Task description >>
What is needed is a faithful copy of all the entries, with no pictures in it.

________________

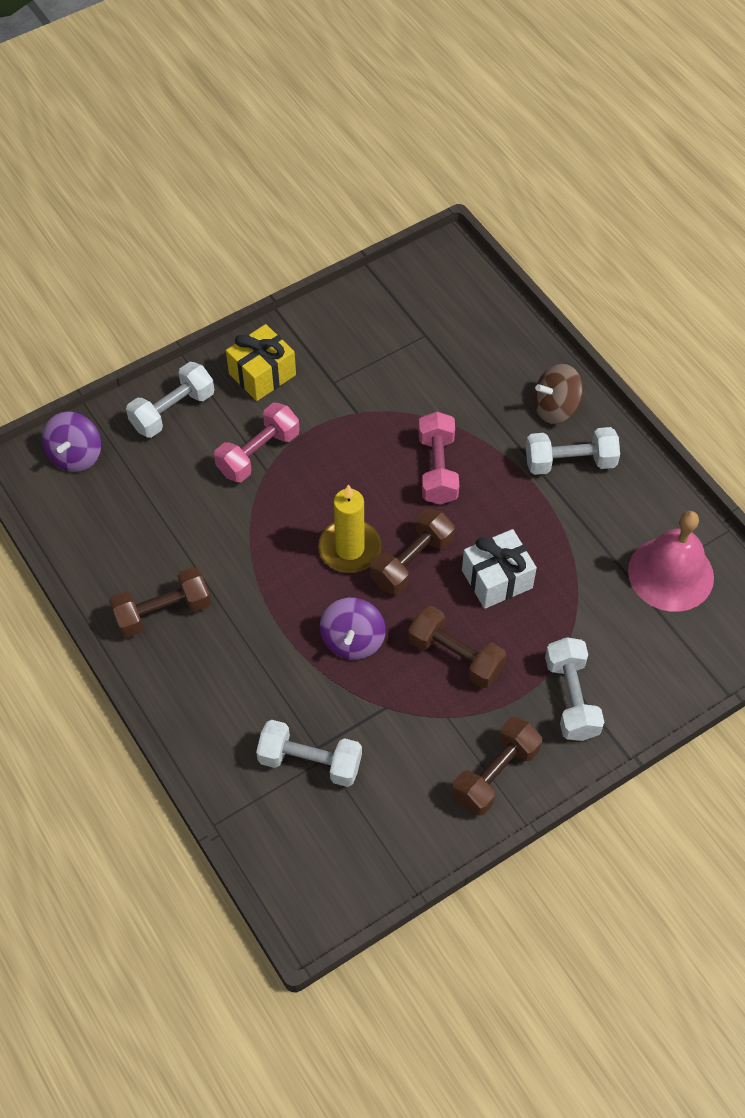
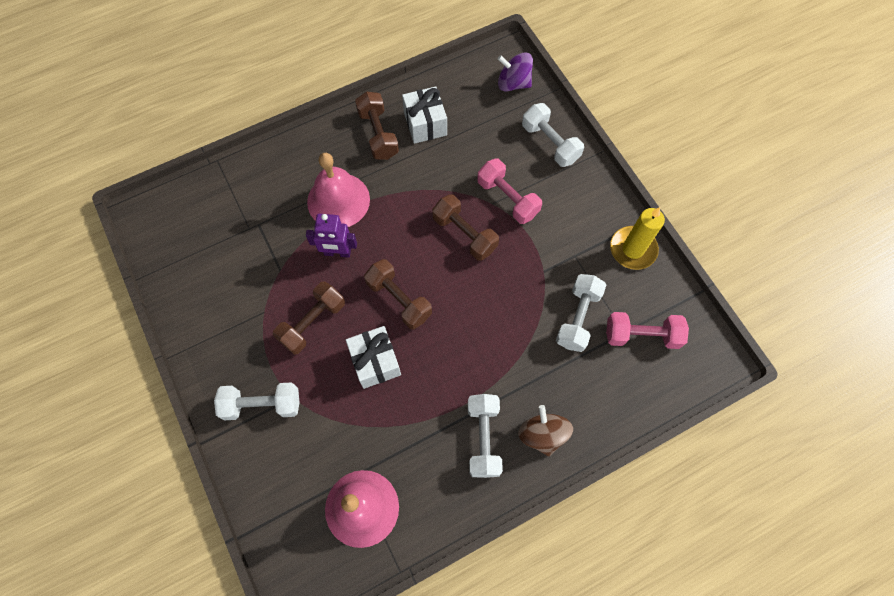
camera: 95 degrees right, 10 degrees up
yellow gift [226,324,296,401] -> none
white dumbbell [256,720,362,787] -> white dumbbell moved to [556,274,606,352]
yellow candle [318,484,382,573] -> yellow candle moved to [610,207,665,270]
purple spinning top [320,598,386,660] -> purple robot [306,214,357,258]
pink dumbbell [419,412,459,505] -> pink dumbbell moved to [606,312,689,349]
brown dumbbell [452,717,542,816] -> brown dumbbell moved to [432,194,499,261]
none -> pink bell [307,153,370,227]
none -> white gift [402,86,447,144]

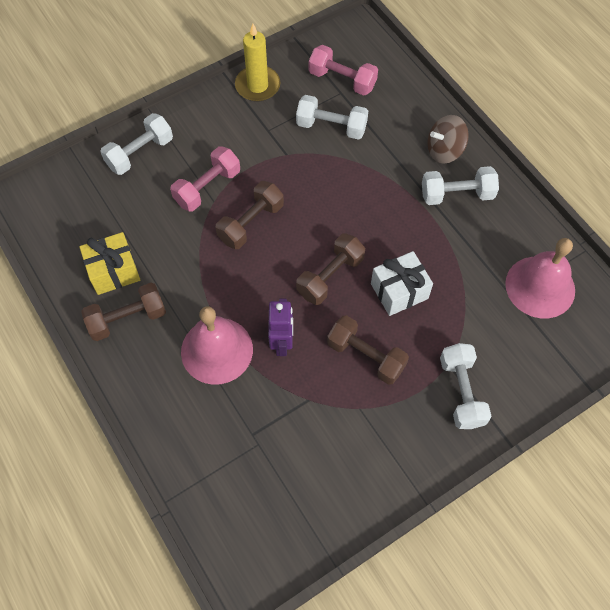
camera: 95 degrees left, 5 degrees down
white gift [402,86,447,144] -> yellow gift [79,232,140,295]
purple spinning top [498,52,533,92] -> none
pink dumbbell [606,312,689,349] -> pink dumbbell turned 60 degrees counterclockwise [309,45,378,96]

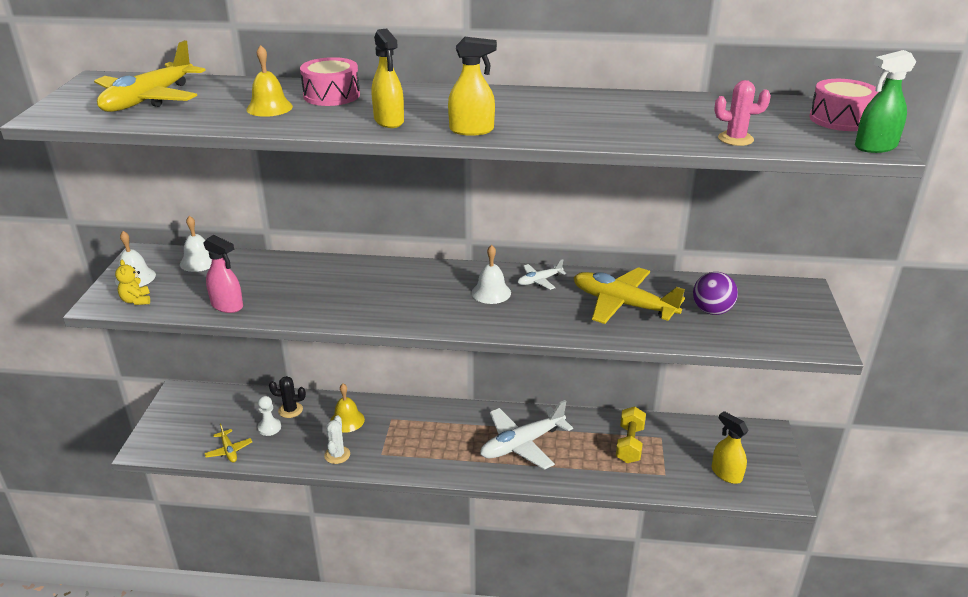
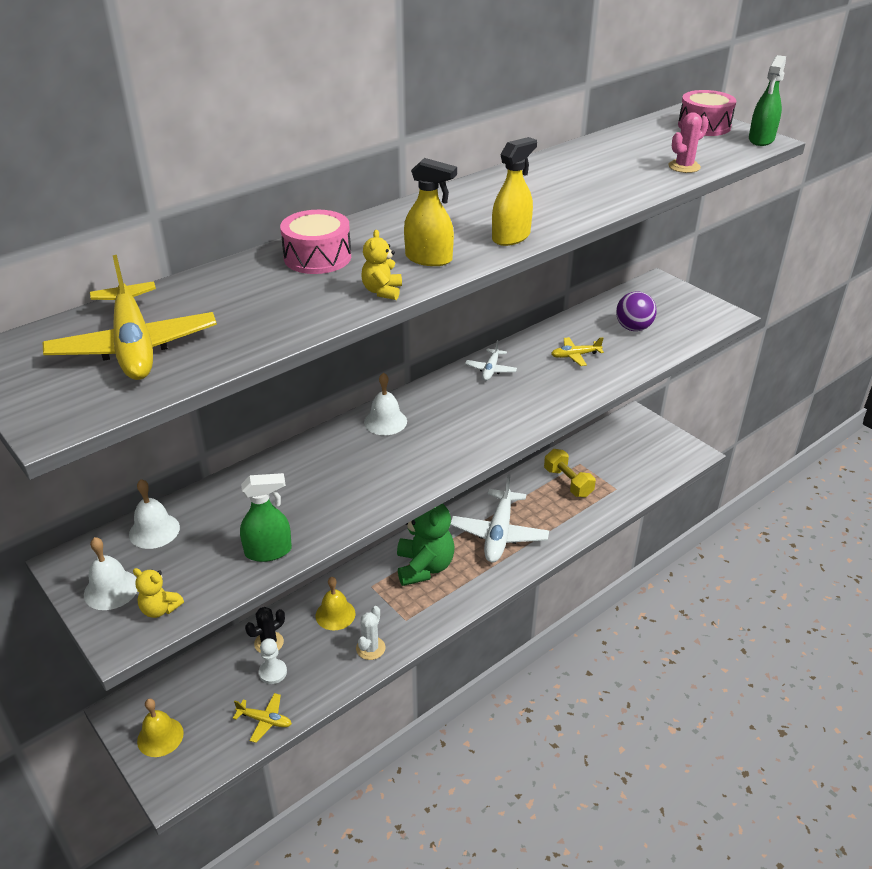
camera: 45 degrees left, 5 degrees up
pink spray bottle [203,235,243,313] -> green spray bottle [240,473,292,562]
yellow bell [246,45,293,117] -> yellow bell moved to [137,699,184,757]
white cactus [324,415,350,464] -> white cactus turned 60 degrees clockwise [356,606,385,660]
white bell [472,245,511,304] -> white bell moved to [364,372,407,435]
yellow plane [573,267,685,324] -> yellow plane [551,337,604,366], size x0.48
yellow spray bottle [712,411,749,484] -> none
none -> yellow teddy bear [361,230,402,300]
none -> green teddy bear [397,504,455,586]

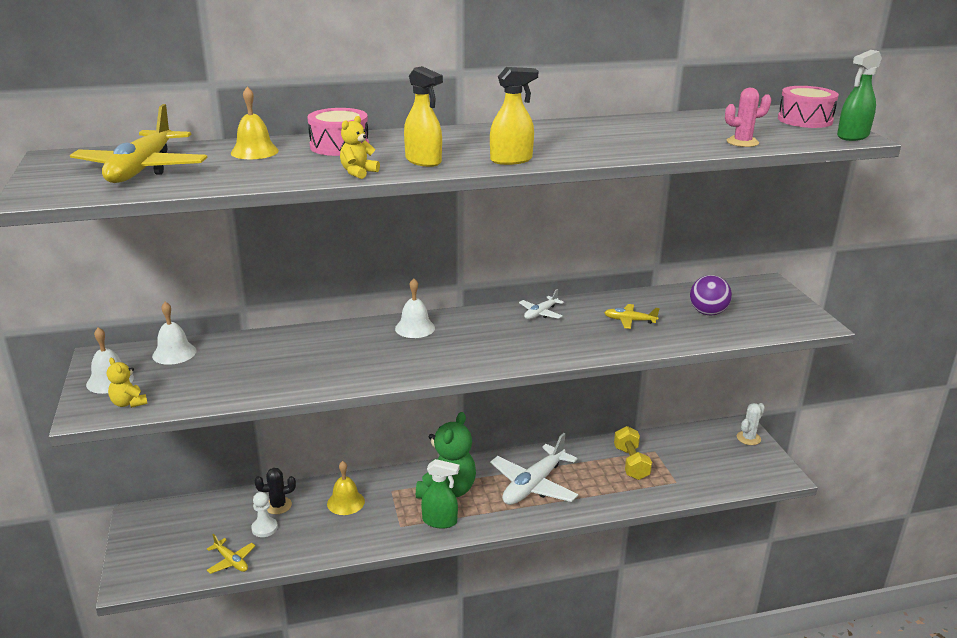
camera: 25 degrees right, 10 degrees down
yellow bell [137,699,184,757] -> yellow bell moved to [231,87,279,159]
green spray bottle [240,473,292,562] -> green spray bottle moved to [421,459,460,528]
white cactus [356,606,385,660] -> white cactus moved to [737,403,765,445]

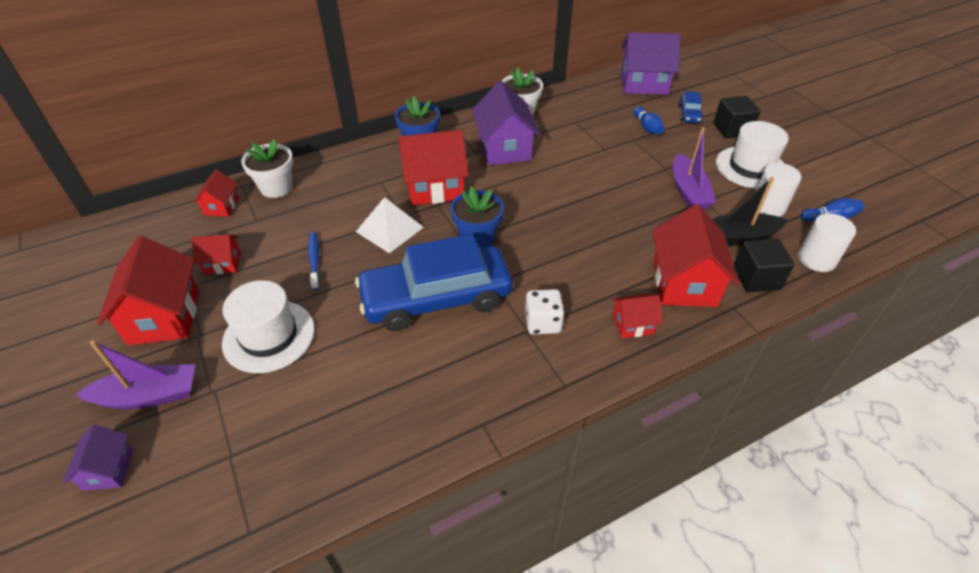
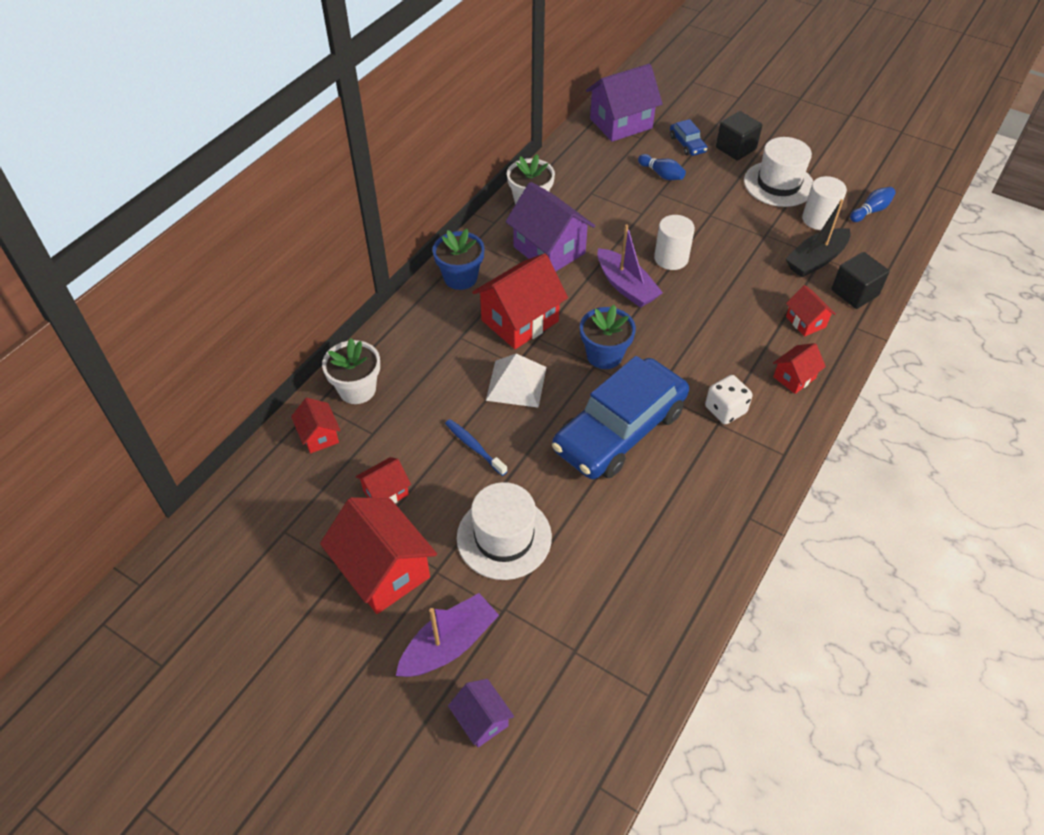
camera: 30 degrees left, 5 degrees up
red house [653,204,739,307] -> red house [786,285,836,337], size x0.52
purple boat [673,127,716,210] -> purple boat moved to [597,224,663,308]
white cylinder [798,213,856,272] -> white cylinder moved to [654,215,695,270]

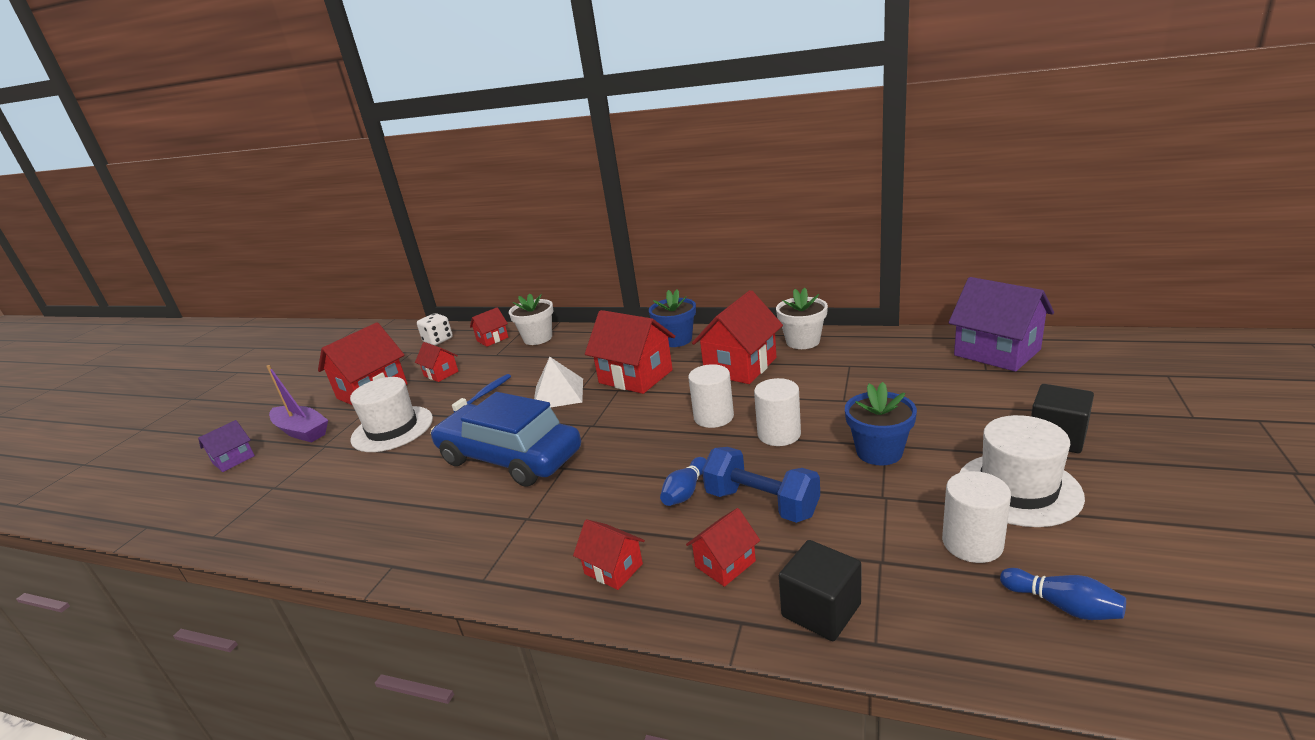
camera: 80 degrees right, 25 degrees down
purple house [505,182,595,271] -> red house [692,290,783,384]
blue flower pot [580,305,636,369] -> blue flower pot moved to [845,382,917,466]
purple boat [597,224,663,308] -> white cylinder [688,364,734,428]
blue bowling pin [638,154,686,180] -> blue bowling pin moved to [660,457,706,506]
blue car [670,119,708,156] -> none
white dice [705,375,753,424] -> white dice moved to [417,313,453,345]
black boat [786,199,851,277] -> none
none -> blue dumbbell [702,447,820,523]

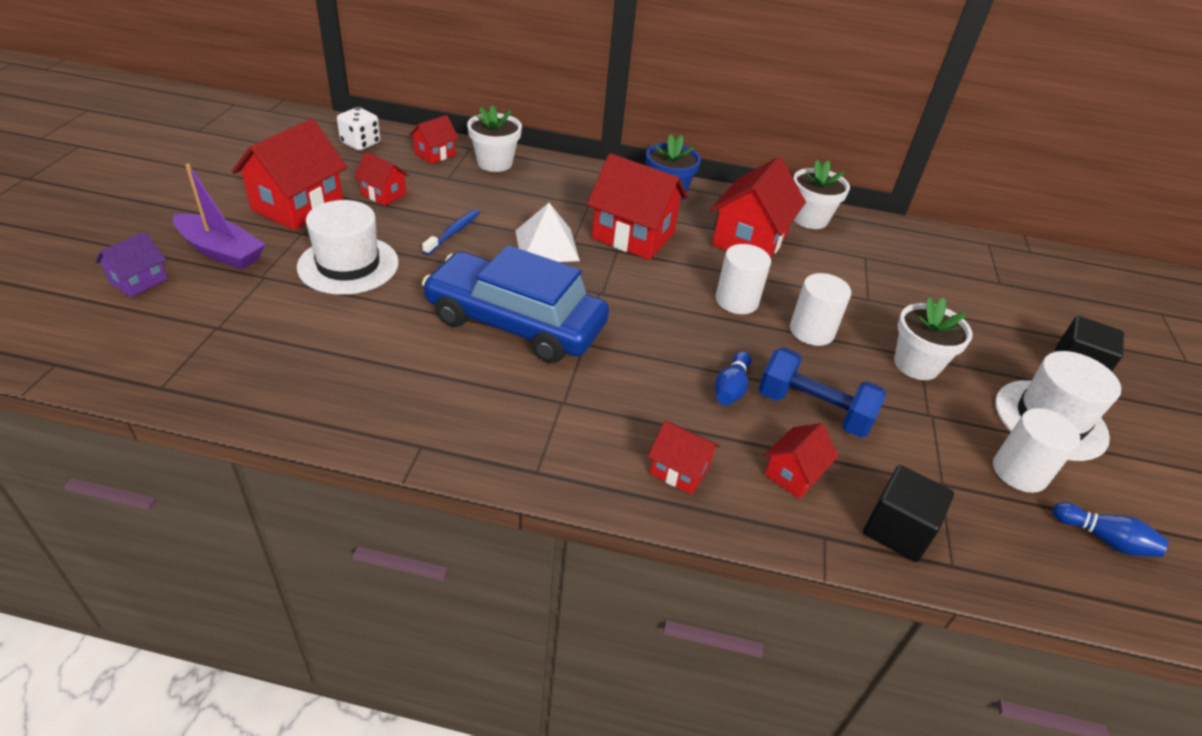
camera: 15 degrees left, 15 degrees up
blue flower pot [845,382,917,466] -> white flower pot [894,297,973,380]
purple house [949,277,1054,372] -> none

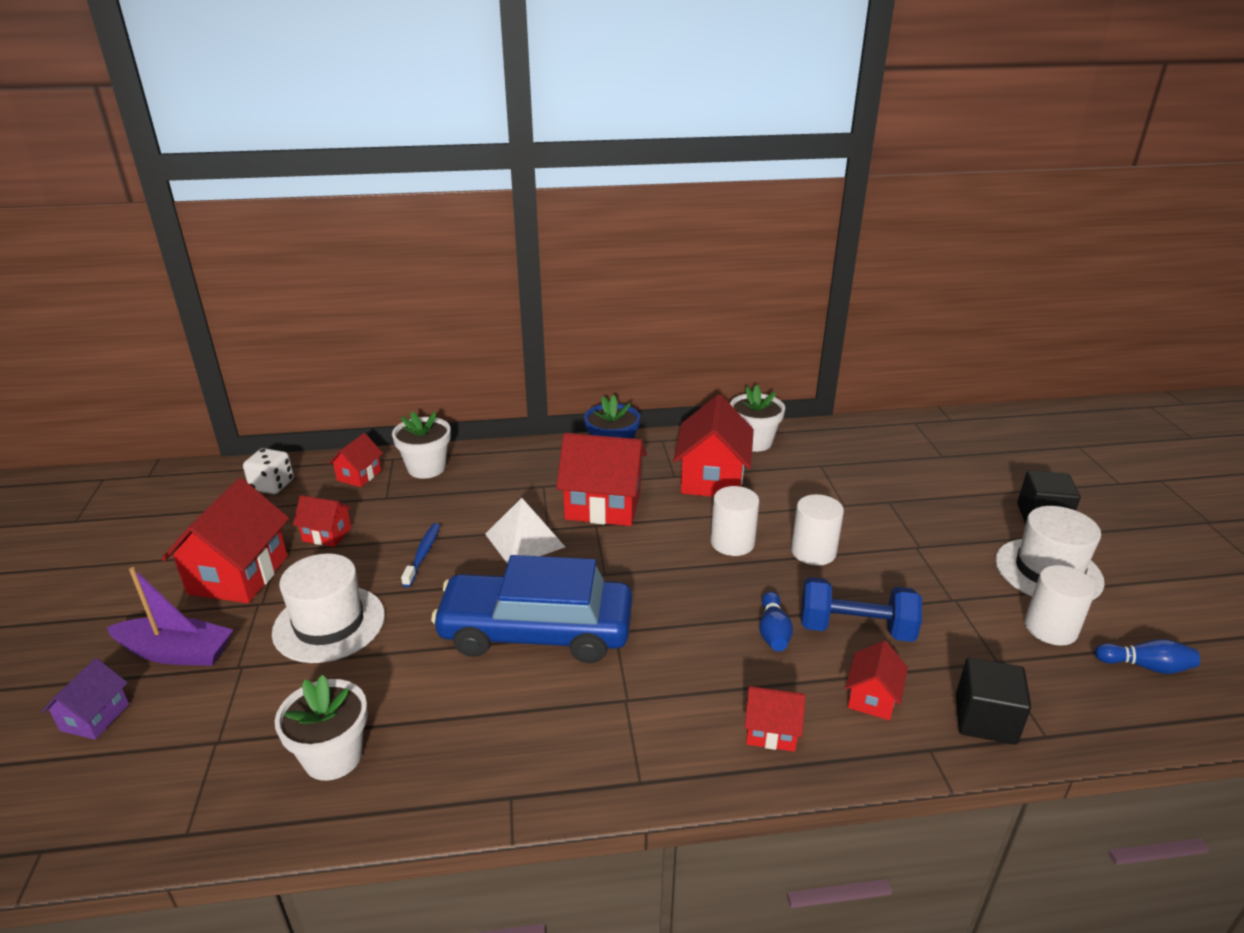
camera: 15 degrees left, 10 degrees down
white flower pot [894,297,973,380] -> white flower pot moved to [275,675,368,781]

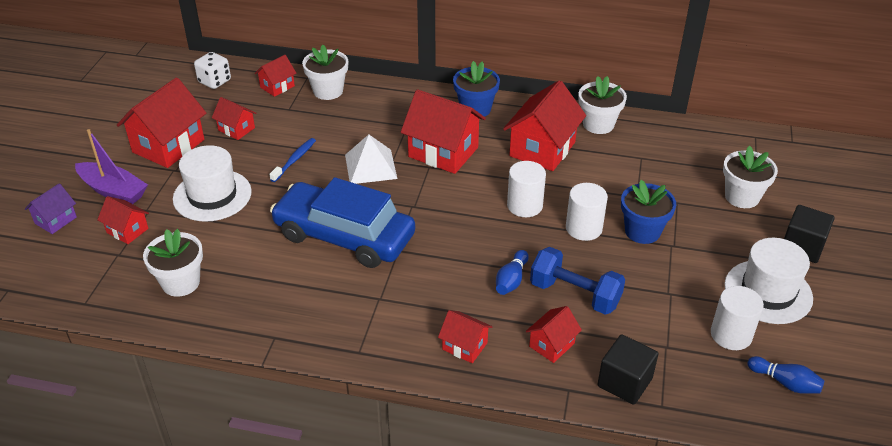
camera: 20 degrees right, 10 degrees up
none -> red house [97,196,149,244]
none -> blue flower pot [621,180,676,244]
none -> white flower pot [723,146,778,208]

________________

Response below >>
camera: 95 degrees right, 10 degrees up
yellow gift [226,324,296,401] -> none
white dumbbell [256,720,362,787] -> white dumbbell moved to [556,274,606,352]
yellow candle [318,484,382,573] -> yellow candle moved to [610,207,665,270]
purple spinning top [320,598,386,660] -> purple robot [306,214,357,258]
pink dumbbell [419,412,459,505] -> pink dumbbell moved to [606,312,689,349]
brown dumbbell [452,717,542,816] -> brown dumbbell moved to [432,194,499,261]
none -> pink bell [307,153,370,227]
none -> white gift [402,86,447,144]

camera: 95 degrees left, 5 degrees down
white gift [402,86,447,144] -> yellow gift [79,232,140,295]
purple spinning top [498,52,533,92] -> none
pink dumbbell [606,312,689,349] -> pink dumbbell turned 60 degrees counterclockwise [309,45,378,96]

camera: 45 degrees left, 5 degrees up
pink spray bottle [203,235,243,313] -> green spray bottle [240,473,292,562]
yellow bell [246,45,293,117] -> yellow bell moved to [137,699,184,757]
white cactus [324,415,350,464] -> white cactus turned 60 degrees clockwise [356,606,385,660]
white bell [472,245,511,304] -> white bell moved to [364,372,407,435]
yellow plane [573,267,685,324] -> yellow plane [551,337,604,366], size x0.48
yellow spray bottle [712,411,749,484] -> none
none -> yellow teddy bear [361,230,402,300]
none -> green teddy bear [397,504,455,586]

camera: 25 degrees right, 10 degrees down
yellow bell [137,699,184,757] -> yellow bell moved to [231,87,279,159]
green spray bottle [240,473,292,562] -> green spray bottle moved to [421,459,460,528]
white cactus [356,606,385,660] -> white cactus moved to [737,403,765,445]

camera: 30 degrees left, 5 degrees up
red house [653,204,739,307] -> red house [786,285,836,337], size x0.52
purple boat [673,127,716,210] -> purple boat moved to [597,224,663,308]
white cylinder [798,213,856,272] -> white cylinder moved to [654,215,695,270]

camera: 80 degrees right, 25 degrees down
purple house [505,182,595,271] -> red house [692,290,783,384]
blue flower pot [580,305,636,369] -> blue flower pot moved to [845,382,917,466]
purple boat [597,224,663,308] -> white cylinder [688,364,734,428]
blue bowling pin [638,154,686,180] -> blue bowling pin moved to [660,457,706,506]
blue car [670,119,708,156] -> none
white dice [705,375,753,424] -> white dice moved to [417,313,453,345]
black boat [786,199,851,277] -> none
none -> blue dumbbell [702,447,820,523]

camera: 15 degrees left, 15 degrees up
blue flower pot [845,382,917,466] -> white flower pot [894,297,973,380]
purple house [949,277,1054,372] -> none

camera: 15 degrees left, 10 degrees down
white flower pot [894,297,973,380] -> white flower pot moved to [275,675,368,781]

camera: 20 degrees right, 10 degrees up
none -> red house [97,196,149,244]
none -> blue flower pot [621,180,676,244]
none -> white flower pot [723,146,778,208]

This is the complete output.